» **What the exercise asks**
Extract the records in full, leaving every picture out.

» **Information supplied**
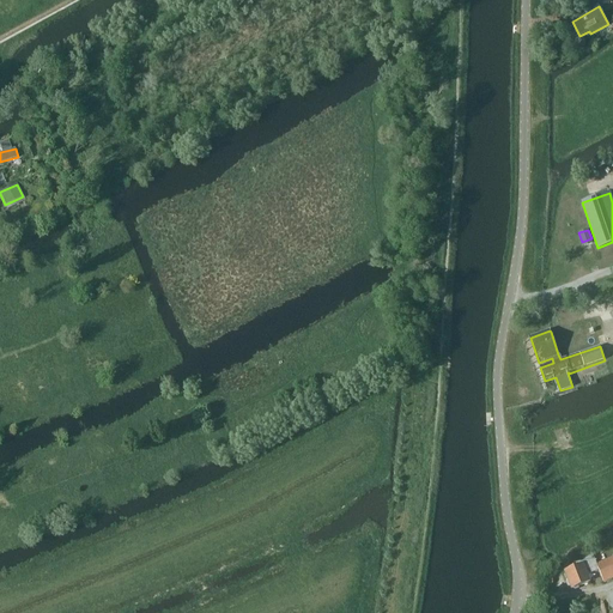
[(612,577),(612,557),(596,564),(593,554),(583,563),(575,563),(576,568),(565,572),(572,589),(590,582),(588,575),(600,570),(604,582),(612,577)]
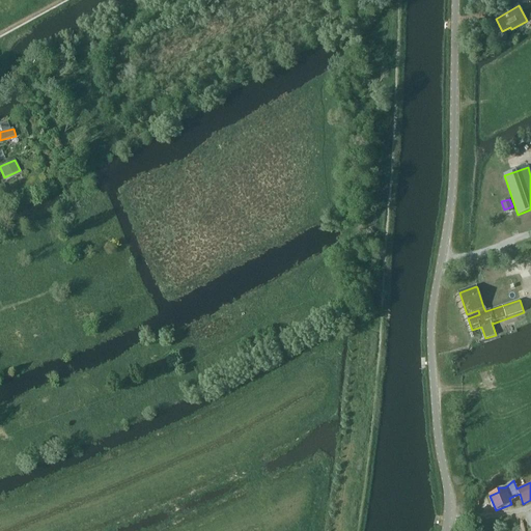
All buildings are outlined.
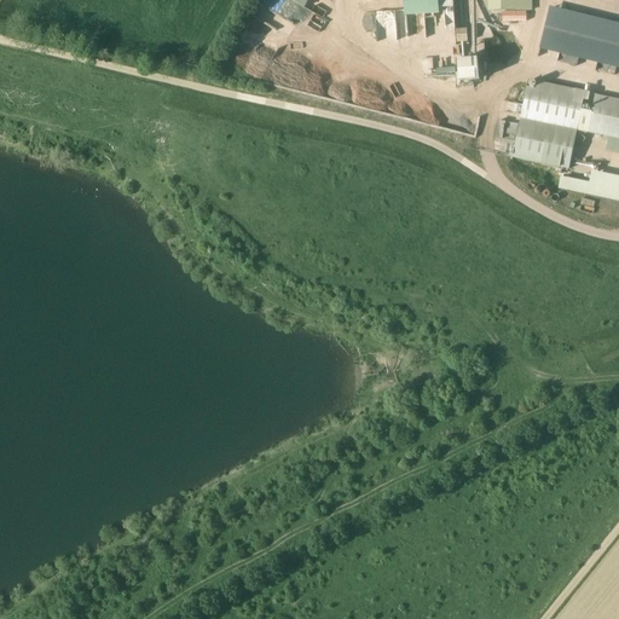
[(411,0),(412,13),(447,12),(447,5),(458,5),(457,0),(411,0)]
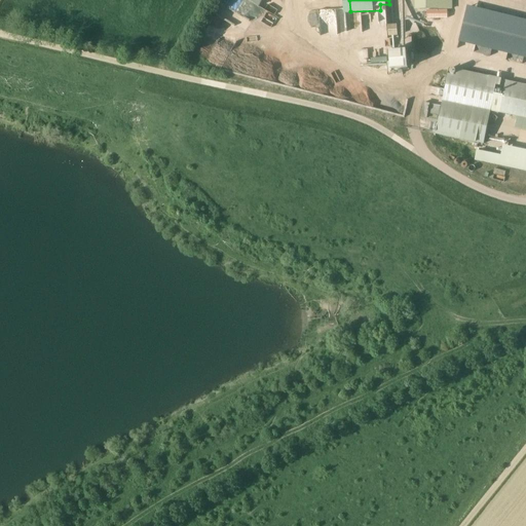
[(452,0),(414,0),(414,9),(453,9),(452,0)]
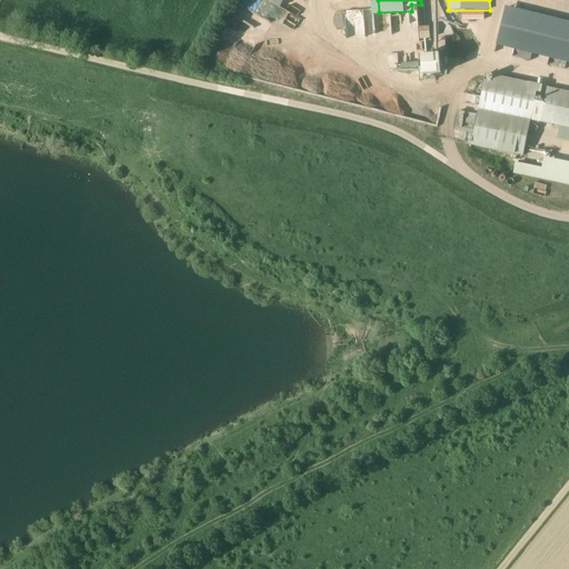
[(509,12),(507,23),(522,27),(525,16),(509,12)]
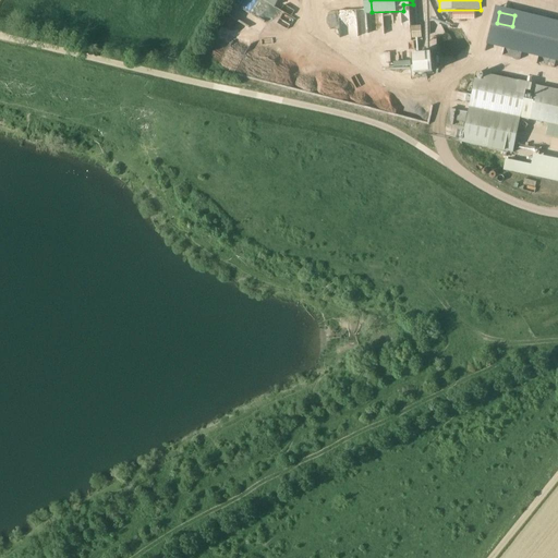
[(502,56),(557,67),(557,38),(526,33),(526,31),(494,24),(488,50),(504,53),(502,56)]
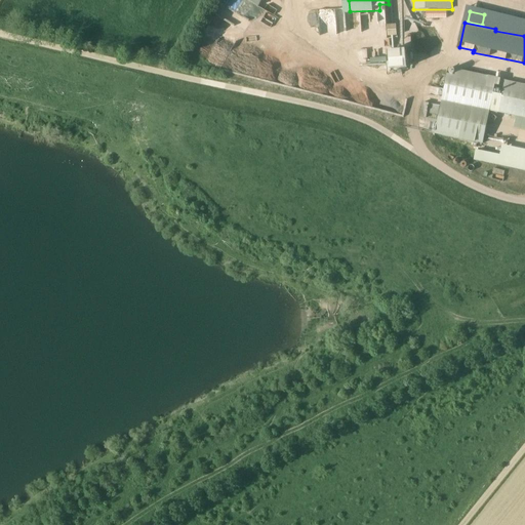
[(407,68),(406,49),(389,51),(390,69),(407,68)]
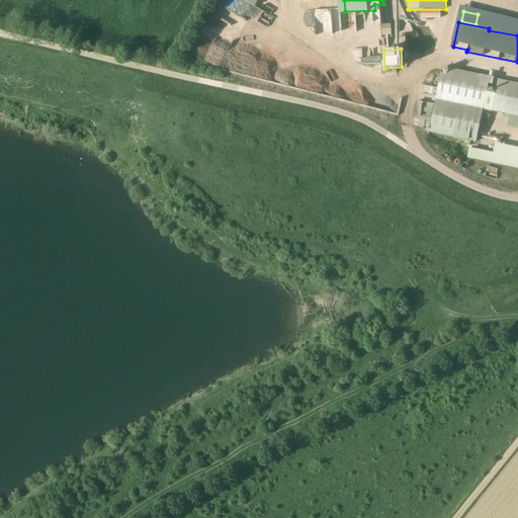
[(501,147),(503,141),(478,136),(490,77),(443,68),(442,74),(441,74),(438,88),(432,87),(430,95),(436,96),(429,132),(501,147)]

» **Answer below**
[(612,577),(612,557),(596,564),(593,554),(583,563),(575,563),(576,568),(565,572),(572,589),(590,582),(588,575),(600,570),(604,582),(612,577)]
All buildings are outlined.
[(411,0),(412,13),(447,12),(447,5),(458,5),(457,0),(411,0)]
[(452,0),(414,0),(414,9),(453,9),(452,0)]
[(509,12),(507,23),(522,27),(525,16),(509,12)]
[(502,56),(557,67),(557,38),(526,33),(526,31),(494,24),(488,50),(504,53),(502,56)]
[(407,68),(406,49),(389,51),(390,69),(407,68)]
[(501,147),(503,141),(478,136),(490,77),(443,68),(442,74),(441,74),(438,88),(432,87),(430,95),(436,96),(429,132),(501,147)]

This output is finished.